Items listed in a dataset
....

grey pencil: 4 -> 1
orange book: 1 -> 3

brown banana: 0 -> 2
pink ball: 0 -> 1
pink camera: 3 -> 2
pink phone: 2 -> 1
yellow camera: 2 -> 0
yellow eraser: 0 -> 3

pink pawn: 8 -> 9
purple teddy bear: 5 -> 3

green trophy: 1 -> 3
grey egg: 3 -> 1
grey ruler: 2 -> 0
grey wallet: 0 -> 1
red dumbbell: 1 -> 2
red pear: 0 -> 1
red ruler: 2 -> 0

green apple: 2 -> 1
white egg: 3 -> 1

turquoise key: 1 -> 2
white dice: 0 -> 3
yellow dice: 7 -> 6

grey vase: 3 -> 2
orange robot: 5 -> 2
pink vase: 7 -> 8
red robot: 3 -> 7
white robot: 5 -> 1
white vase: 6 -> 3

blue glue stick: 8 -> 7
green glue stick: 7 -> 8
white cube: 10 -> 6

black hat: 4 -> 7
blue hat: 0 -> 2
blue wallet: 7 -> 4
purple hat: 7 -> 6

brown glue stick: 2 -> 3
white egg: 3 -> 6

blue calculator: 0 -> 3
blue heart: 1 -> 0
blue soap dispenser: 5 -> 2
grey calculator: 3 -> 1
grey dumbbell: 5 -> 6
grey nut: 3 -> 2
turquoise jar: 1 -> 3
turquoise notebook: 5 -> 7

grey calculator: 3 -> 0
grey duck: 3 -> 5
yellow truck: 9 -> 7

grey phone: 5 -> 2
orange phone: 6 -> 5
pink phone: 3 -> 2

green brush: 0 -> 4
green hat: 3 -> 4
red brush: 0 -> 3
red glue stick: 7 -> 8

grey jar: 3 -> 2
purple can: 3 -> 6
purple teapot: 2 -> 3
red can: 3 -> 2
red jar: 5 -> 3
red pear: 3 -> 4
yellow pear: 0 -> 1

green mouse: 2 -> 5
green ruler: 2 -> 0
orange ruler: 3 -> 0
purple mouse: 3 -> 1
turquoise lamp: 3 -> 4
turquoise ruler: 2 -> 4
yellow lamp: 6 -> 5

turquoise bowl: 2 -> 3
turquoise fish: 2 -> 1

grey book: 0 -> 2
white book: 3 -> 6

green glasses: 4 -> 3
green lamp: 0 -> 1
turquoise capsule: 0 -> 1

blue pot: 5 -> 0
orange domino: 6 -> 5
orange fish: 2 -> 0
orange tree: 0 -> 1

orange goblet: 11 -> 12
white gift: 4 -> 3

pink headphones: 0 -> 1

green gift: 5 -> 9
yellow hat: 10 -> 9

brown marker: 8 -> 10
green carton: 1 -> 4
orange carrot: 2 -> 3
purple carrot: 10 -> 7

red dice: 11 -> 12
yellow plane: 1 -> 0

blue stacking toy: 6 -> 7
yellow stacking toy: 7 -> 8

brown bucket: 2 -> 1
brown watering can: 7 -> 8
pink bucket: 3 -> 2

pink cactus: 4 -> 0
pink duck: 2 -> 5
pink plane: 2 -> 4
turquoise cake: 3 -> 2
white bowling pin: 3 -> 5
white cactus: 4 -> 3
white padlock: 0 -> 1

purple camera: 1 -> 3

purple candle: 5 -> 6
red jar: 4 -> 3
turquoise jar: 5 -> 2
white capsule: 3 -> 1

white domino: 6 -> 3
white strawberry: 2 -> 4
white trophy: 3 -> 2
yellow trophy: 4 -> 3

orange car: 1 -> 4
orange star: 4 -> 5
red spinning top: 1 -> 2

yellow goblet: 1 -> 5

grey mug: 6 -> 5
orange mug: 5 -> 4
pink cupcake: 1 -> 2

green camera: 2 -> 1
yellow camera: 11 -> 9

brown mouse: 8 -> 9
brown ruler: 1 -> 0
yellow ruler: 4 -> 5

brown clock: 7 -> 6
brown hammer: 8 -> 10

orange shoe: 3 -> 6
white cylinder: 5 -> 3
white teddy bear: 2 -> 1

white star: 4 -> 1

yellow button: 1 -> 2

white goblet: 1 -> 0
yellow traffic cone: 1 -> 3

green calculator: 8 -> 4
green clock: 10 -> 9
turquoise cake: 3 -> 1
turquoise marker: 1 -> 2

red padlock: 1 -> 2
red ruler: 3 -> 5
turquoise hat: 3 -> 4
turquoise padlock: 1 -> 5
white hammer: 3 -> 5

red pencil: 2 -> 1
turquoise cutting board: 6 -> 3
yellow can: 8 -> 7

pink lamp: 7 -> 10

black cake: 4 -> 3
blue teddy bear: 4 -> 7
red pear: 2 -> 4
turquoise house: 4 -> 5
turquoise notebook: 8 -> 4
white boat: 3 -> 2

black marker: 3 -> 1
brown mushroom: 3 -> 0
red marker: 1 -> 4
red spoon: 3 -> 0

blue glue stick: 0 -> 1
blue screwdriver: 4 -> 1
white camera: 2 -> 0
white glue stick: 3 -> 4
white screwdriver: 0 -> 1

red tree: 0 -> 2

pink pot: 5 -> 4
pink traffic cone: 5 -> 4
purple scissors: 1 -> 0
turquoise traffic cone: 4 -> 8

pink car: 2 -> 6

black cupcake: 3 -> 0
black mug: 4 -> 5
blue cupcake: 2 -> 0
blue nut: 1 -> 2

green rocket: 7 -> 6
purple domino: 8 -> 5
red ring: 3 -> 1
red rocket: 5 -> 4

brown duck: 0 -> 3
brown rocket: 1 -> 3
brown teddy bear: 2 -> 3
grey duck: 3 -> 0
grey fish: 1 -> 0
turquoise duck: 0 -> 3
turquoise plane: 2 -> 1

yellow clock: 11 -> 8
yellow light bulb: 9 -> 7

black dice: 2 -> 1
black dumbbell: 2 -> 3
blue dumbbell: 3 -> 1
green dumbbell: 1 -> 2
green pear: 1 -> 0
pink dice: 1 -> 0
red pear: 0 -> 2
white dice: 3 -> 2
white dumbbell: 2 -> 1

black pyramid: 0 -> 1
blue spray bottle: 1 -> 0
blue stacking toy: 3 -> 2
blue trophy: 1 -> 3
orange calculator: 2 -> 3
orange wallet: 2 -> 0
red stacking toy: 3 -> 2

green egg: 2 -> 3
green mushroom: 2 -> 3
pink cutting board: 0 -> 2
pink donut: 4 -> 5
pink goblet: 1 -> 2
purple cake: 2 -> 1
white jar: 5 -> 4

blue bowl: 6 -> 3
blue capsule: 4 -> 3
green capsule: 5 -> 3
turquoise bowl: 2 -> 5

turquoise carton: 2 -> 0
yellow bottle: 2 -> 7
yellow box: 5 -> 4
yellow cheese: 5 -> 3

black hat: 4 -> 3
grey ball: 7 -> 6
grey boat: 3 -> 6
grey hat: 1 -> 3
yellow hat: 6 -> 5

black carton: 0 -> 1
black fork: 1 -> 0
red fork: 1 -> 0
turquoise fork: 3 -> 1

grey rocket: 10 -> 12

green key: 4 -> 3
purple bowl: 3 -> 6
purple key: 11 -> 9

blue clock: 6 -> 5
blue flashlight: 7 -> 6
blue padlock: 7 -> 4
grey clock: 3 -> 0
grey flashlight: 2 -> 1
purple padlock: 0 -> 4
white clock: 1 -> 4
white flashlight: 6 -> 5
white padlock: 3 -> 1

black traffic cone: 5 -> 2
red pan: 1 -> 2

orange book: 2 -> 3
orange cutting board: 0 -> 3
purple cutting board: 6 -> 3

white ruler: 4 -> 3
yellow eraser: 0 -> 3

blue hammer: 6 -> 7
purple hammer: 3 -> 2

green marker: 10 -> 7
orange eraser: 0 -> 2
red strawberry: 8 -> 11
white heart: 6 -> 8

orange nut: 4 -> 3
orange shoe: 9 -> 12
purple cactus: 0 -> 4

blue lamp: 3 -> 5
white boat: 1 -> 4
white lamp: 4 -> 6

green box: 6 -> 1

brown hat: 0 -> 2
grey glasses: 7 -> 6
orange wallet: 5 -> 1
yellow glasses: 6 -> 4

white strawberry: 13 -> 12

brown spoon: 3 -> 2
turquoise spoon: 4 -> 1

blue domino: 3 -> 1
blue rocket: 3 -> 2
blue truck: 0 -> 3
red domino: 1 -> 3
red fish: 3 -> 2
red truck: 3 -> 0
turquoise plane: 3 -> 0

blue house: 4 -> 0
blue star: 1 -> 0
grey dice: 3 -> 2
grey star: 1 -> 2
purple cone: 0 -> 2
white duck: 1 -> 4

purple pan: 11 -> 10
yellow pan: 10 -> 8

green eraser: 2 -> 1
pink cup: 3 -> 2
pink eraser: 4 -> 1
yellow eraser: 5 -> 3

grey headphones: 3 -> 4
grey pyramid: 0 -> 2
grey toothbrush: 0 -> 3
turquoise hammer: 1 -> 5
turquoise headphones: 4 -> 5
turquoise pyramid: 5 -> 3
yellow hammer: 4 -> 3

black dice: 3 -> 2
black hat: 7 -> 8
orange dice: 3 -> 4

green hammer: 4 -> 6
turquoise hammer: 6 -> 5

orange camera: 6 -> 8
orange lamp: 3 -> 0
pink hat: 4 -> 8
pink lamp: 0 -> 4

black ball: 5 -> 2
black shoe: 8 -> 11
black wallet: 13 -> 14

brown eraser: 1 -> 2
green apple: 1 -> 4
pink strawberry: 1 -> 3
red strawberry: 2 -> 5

....

* [TASK TO COMPLETE]: How many lines in these entries contain the string "clock"? State the number and nothing more.

* [EXERCISE ANSWER]: 6